WORK ITEM:
Please count the lines in the entries below that include the word "yellow", and give only the number.

INFORMATION:
──────────────────────────────

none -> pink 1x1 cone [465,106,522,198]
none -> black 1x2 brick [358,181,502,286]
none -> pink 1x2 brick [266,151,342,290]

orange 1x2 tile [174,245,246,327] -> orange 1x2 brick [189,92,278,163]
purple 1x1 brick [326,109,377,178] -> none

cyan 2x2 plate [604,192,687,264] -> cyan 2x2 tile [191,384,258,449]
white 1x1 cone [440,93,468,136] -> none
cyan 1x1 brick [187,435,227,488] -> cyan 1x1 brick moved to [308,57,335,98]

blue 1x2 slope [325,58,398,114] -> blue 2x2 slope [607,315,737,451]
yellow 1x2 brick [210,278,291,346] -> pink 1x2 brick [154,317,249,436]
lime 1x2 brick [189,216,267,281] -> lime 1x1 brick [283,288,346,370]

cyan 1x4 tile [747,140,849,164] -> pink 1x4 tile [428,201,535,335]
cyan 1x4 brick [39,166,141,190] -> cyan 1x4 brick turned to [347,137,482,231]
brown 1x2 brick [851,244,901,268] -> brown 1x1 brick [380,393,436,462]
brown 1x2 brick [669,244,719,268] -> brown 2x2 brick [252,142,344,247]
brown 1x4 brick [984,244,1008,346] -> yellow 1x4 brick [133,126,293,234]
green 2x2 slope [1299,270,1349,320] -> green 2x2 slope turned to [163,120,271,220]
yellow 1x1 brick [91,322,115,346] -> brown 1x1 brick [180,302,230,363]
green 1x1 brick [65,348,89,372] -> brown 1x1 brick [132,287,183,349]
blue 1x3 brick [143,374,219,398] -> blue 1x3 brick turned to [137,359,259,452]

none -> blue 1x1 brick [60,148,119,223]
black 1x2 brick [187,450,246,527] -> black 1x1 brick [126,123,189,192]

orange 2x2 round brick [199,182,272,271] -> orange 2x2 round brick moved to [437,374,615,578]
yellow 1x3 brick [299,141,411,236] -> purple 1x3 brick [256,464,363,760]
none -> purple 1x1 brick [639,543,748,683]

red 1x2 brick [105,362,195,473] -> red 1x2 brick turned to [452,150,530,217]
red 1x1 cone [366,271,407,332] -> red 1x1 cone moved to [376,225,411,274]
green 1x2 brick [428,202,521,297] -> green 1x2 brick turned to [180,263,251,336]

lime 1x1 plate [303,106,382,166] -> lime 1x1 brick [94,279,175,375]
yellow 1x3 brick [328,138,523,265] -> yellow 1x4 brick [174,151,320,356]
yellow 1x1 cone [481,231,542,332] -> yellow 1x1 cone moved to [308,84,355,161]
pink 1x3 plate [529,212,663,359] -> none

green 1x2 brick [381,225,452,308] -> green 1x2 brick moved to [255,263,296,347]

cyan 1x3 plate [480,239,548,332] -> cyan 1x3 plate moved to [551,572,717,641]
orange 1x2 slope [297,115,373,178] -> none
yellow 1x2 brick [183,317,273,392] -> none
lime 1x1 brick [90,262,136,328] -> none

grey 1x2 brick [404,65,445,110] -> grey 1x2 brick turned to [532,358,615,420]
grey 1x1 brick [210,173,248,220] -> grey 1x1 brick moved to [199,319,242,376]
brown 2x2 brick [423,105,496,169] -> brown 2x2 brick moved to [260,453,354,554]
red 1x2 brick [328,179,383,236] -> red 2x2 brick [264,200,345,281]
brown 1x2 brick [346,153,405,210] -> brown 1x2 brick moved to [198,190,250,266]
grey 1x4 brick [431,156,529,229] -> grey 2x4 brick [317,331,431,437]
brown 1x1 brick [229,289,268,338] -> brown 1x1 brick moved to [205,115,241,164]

──────────────────────────────

SOLUTION TO THE PROBLEM:
7